Description of the task: Repeat all of the records word for word, but skip any picture.

Listed records:
============

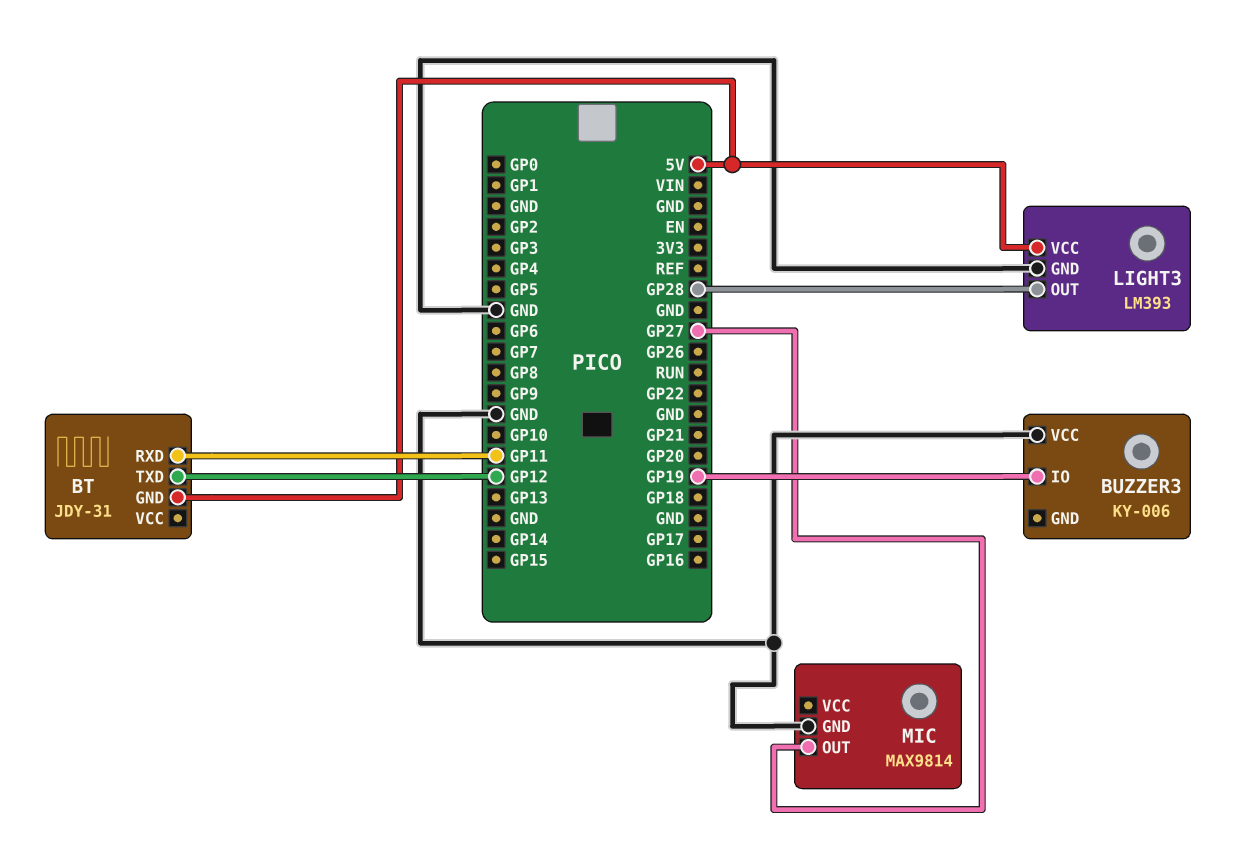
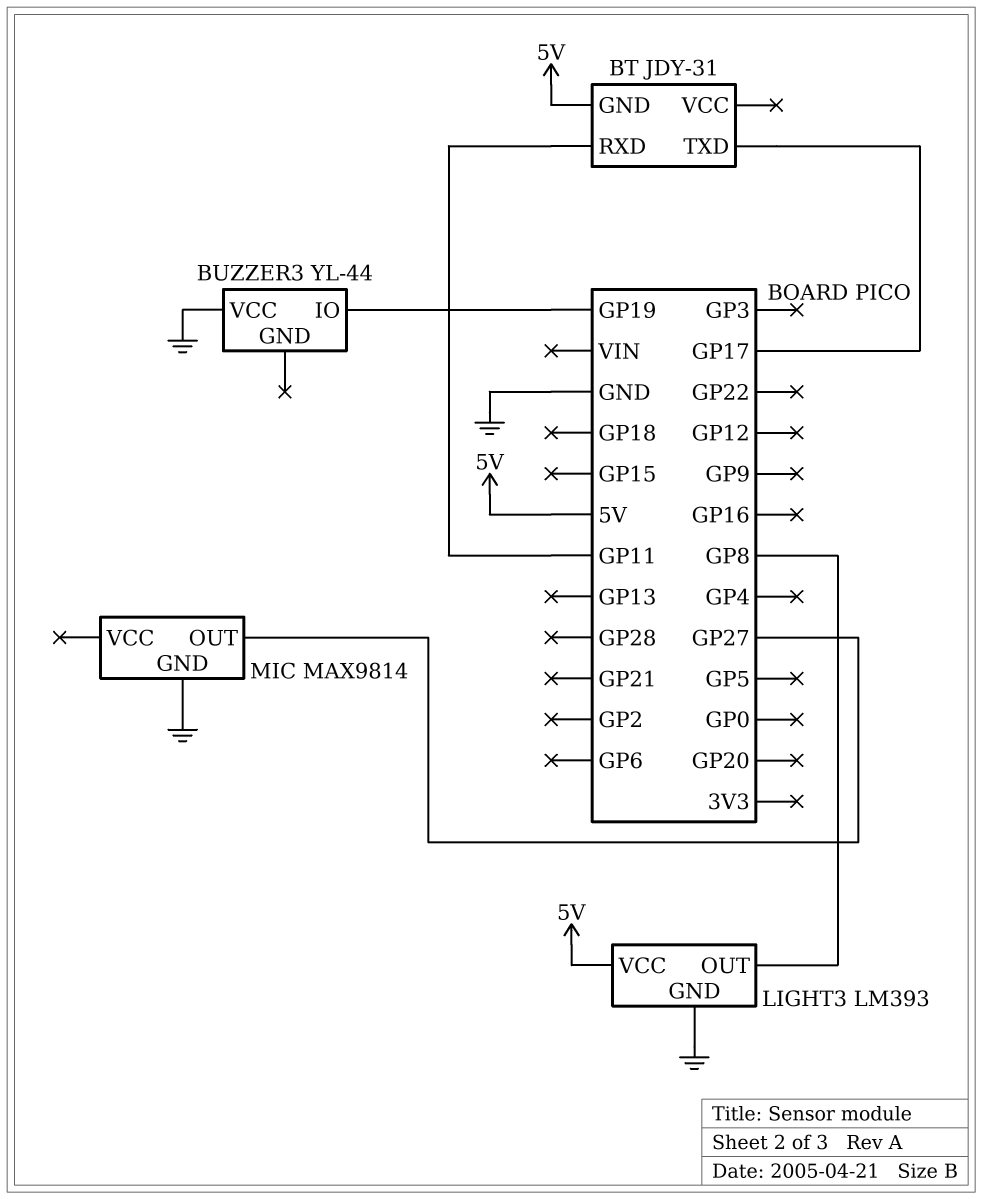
BT pin TXD: GP12 -> GP17
BUZZER3: KY-006 -> YL-44
LIGHT3 pin OUT: GP28 -> GP8

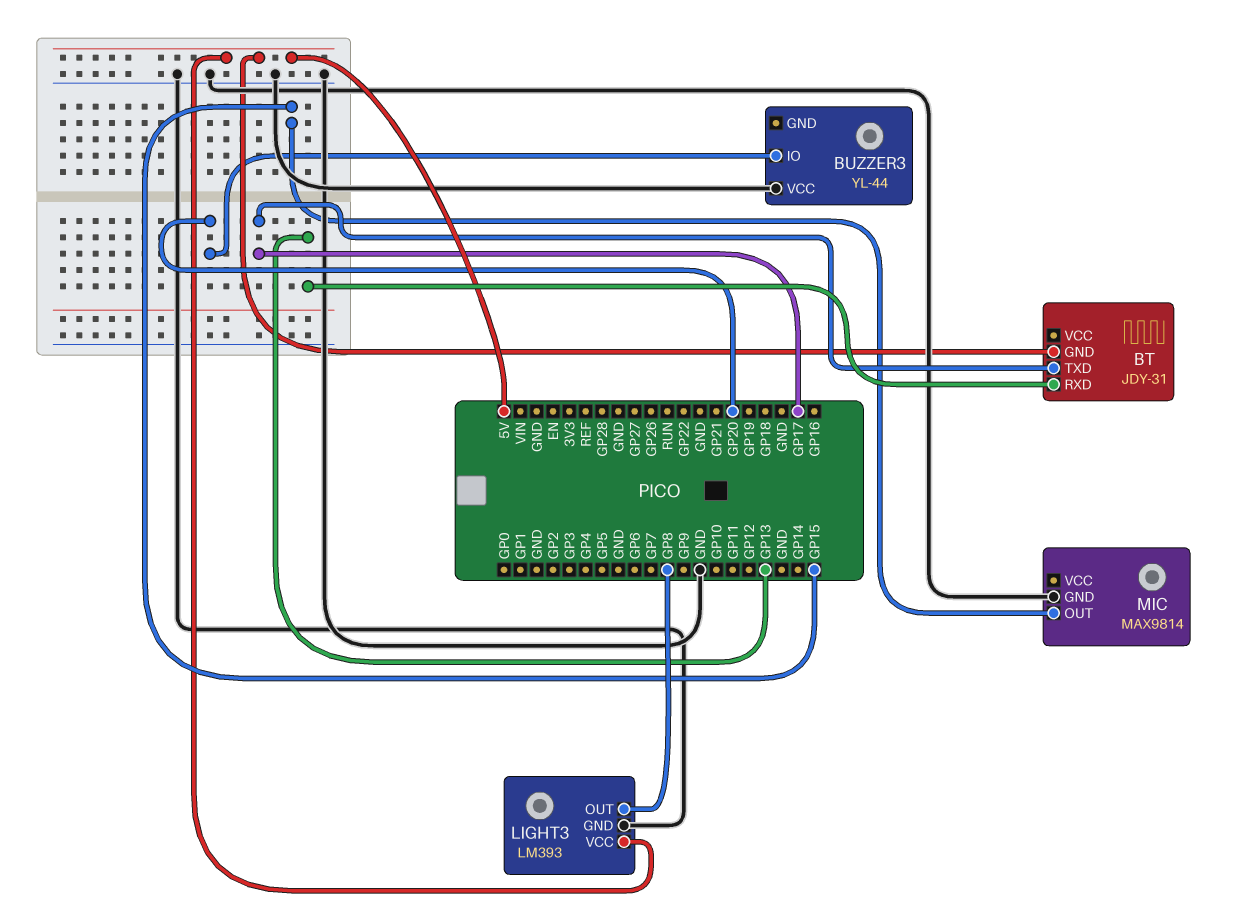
BT pin RXD: GP11 -> GP13
BUZZER3 pin IO: GP19 -> GP20
MIC pin OUT: GP27 -> GP15

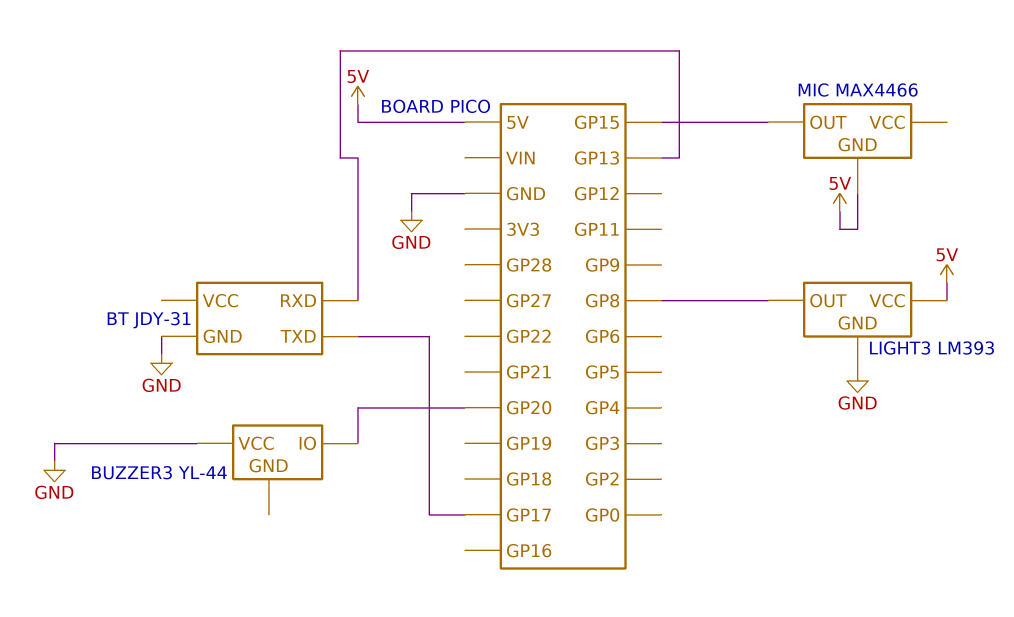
BT pin GND: 5V -> GND
MIC: MAX9814 -> MAX4466
MIC pin GND: GND -> 5V

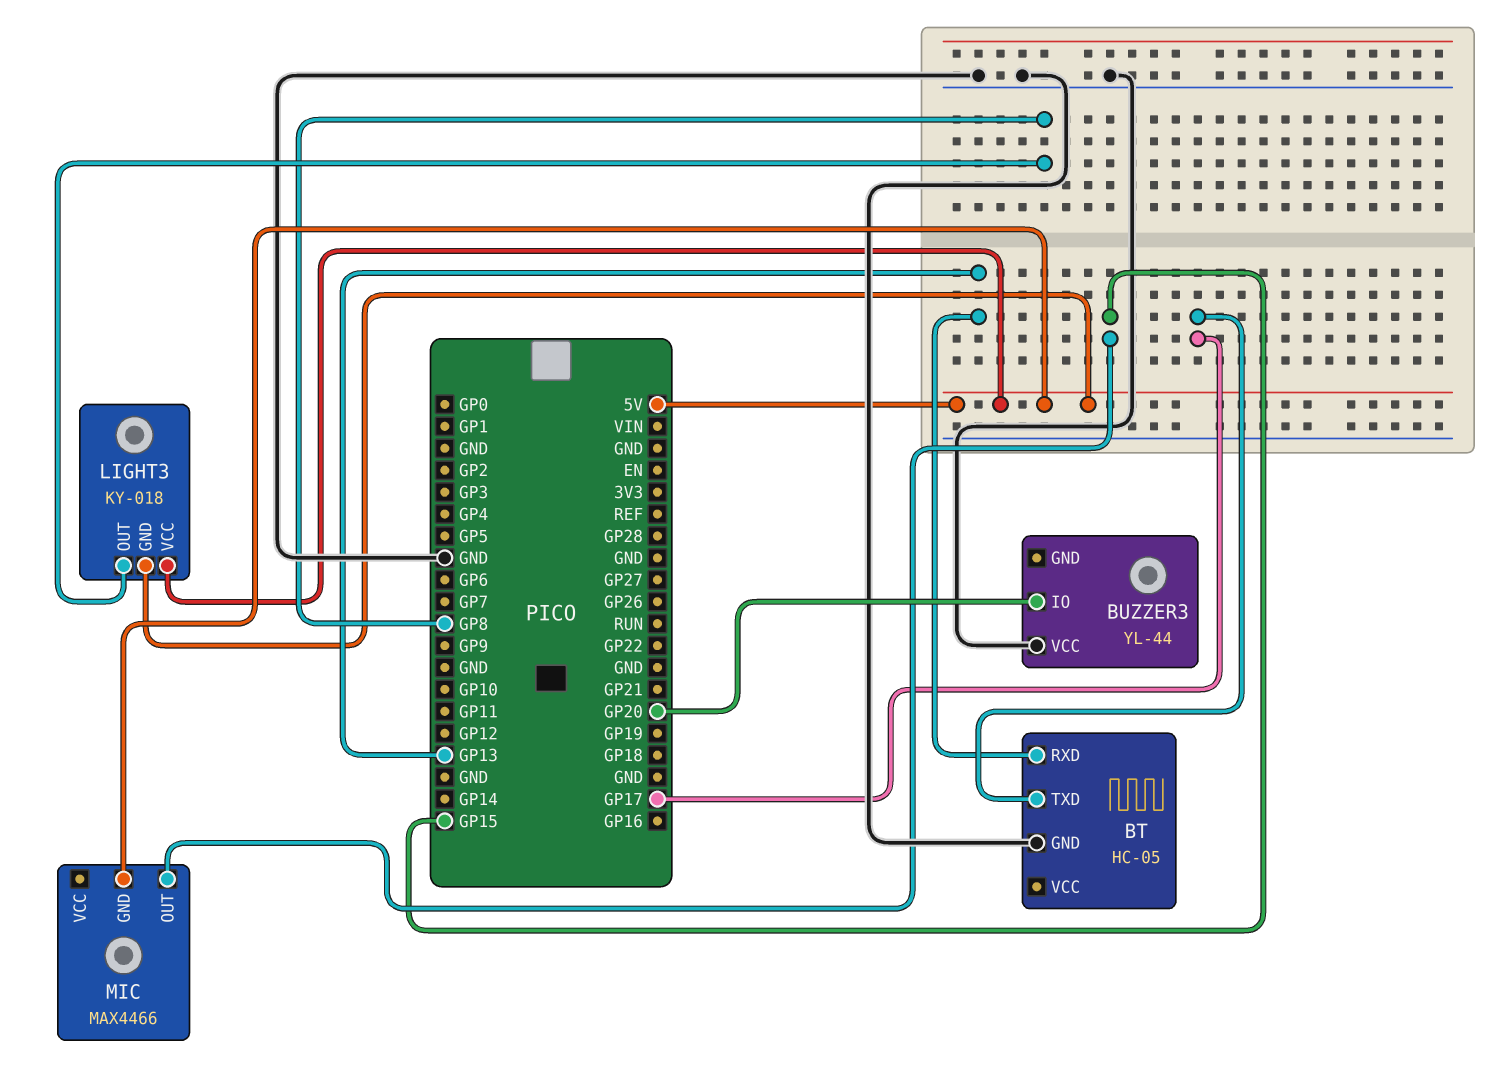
BT: JDY-31 -> HC-05
LIGHT3: LM393 -> KY-018
LIGHT3 pin GND: GND -> 5V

============

Expected answer:
BT pin TXD: GP12 -> GP17
BUZZER3: KY-006 -> YL-44
LIGHT3 pin OUT: GP28 -> GP8

BT pin RXD: GP11 -> GP13
BUZZER3 pin IO: GP19 -> GP20
MIC pin OUT: GP27 -> GP15

BT pin GND: 5V -> GND
MIC: MAX9814 -> MAX4466
MIC pin GND: GND -> 5V

BT: JDY-31 -> HC-05
LIGHT3: LM393 -> KY-018
LIGHT3 pin GND: GND -> 5V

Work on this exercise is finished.